**PROBLEM**
What is needed is an exact copy of the lines from the one containing "(51, 302) = (186, 276): white" through the last line of the entries below, both included.

**THE RECORDS**
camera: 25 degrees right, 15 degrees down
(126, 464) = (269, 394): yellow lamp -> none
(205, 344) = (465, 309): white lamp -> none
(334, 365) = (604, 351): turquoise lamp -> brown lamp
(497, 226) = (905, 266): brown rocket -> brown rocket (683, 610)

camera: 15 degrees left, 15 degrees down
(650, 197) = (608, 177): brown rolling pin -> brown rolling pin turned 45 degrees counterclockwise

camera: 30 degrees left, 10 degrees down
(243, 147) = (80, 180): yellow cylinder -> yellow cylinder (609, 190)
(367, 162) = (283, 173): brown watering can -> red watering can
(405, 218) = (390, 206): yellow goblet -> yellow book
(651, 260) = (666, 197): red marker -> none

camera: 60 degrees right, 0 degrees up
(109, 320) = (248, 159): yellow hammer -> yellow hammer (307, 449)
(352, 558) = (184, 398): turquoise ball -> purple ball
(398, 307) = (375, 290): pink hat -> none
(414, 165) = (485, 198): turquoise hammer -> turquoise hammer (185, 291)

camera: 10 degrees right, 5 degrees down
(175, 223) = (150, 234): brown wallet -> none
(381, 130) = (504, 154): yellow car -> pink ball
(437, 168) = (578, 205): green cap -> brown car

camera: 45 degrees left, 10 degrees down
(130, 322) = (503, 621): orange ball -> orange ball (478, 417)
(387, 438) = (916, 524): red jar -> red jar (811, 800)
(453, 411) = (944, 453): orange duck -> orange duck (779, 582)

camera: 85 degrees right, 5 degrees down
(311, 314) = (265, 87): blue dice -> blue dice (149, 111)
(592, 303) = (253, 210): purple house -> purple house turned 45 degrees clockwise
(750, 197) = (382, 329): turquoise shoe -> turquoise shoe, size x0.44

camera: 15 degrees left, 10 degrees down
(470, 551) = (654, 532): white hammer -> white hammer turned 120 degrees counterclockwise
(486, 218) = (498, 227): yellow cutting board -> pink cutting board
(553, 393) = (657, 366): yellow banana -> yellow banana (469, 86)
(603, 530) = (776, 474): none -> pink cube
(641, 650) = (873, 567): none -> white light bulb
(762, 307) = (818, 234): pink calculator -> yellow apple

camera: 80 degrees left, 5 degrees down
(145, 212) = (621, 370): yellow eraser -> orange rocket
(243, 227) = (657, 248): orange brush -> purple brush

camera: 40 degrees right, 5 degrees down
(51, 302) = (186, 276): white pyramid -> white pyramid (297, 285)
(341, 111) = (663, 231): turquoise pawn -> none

**TASK RESPONSE**
(51, 302) = (186, 276): white pyramid -> white pyramid (297, 285)
(341, 111) = (663, 231): turquoise pawn -> none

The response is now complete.